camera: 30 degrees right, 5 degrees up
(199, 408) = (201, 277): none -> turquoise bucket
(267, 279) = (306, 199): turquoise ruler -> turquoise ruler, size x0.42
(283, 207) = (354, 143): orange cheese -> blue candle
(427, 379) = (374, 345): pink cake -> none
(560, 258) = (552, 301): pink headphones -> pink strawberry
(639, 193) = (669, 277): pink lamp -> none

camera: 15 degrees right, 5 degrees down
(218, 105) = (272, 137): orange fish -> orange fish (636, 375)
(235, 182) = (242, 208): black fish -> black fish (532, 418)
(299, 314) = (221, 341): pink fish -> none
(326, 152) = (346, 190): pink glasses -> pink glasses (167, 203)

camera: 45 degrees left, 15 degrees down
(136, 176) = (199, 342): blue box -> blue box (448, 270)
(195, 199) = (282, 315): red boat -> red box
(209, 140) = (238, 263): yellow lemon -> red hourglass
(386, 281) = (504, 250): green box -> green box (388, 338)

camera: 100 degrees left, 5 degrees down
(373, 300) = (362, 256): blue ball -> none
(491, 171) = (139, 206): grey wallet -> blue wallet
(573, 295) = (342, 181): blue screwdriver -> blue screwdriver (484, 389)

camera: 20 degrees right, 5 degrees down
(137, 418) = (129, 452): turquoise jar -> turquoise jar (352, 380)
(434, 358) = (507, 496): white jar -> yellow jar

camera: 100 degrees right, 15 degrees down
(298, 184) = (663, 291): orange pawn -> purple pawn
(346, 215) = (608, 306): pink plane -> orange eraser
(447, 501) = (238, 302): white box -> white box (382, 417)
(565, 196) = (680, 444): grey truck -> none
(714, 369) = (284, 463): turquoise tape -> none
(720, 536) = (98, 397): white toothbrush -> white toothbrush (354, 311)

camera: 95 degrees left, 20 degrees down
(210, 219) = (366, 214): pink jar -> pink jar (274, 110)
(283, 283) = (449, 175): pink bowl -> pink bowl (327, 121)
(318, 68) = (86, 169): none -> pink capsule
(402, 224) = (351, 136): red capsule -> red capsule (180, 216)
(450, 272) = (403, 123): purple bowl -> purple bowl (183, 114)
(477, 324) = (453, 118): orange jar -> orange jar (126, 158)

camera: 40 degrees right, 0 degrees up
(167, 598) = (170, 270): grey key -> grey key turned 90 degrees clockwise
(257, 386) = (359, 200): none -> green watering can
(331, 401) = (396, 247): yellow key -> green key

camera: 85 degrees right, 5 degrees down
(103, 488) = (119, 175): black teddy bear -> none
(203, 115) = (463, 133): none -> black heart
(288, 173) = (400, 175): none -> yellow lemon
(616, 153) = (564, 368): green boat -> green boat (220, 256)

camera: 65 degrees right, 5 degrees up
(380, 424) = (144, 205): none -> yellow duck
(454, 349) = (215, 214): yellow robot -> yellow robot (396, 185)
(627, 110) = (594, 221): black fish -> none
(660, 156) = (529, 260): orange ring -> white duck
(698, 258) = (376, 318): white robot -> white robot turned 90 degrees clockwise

[WHAT YOU ARE ASKED TO DO]:
Set down the entries again exactly as they are.

[THE COMPLETED TASK]:
camera: 30 degrees right, 5 degrees up
(199, 408) = (201, 277): none -> turquoise bucket
(267, 279) = (306, 199): turquoise ruler -> turquoise ruler, size x0.42
(283, 207) = (354, 143): orange cheese -> blue candle
(427, 379) = (374, 345): pink cake -> none
(560, 258) = (552, 301): pink headphones -> pink strawberry
(639, 193) = (669, 277): pink lamp -> none

camera: 15 degrees right, 5 degrees down
(218, 105) = (272, 137): orange fish -> orange fish (636, 375)
(235, 182) = (242, 208): black fish -> black fish (532, 418)
(299, 314) = (221, 341): pink fish -> none
(326, 152) = (346, 190): pink glasses -> pink glasses (167, 203)

camera: 45 degrees left, 15 degrees down
(136, 176) = (199, 342): blue box -> blue box (448, 270)
(195, 199) = (282, 315): red boat -> red box
(209, 140) = (238, 263): yellow lemon -> red hourglass
(386, 281) = (504, 250): green box -> green box (388, 338)

camera: 100 degrees left, 5 degrees down
(373, 300) = (362, 256): blue ball -> none
(491, 171) = (139, 206): grey wallet -> blue wallet
(573, 295) = (342, 181): blue screwdriver -> blue screwdriver (484, 389)

camera: 20 degrees right, 5 degrees down
(137, 418) = (129, 452): turquoise jar -> turquoise jar (352, 380)
(434, 358) = (507, 496): white jar -> yellow jar

camera: 100 degrees right, 15 degrees down
(298, 184) = (663, 291): orange pawn -> purple pawn
(346, 215) = (608, 306): pink plane -> orange eraser
(447, 501) = (238, 302): white box -> white box (382, 417)
(565, 196) = (680, 444): grey truck -> none
(714, 369) = (284, 463): turquoise tape -> none
(720, 536) = (98, 397): white toothbrush -> white toothbrush (354, 311)

camera: 95 degrees left, 20 degrees down
(210, 219) = (366, 214): pink jar -> pink jar (274, 110)
(283, 283) = (449, 175): pink bowl -> pink bowl (327, 121)
(318, 68) = (86, 169): none -> pink capsule
(402, 224) = (351, 136): red capsule -> red capsule (180, 216)
(450, 272) = (403, 123): purple bowl -> purple bowl (183, 114)
(477, 324) = (453, 118): orange jar -> orange jar (126, 158)

camera: 40 degrees right, 0 degrees up
(167, 598) = (170, 270): grey key -> grey key turned 90 degrees clockwise
(257, 386) = (359, 200): none -> green watering can
(331, 401) = (396, 247): yellow key -> green key

camera: 85 degrees right, 5 degrees down
(103, 488) = (119, 175): black teddy bear -> none
(203, 115) = (463, 133): none -> black heart
(288, 173) = (400, 175): none -> yellow lemon
(616, 153) = (564, 368): green boat -> green boat (220, 256)

camera: 65 degrees right, 5 degrees up
(380, 424) = (144, 205): none -> yellow duck
(454, 349) = (215, 214): yellow robot -> yellow robot (396, 185)
(627, 110) = (594, 221): black fish -> none
(660, 156) = (529, 260): orange ring -> white duck
(698, 258) = (376, 318): white robot -> white robot turned 90 degrees clockwise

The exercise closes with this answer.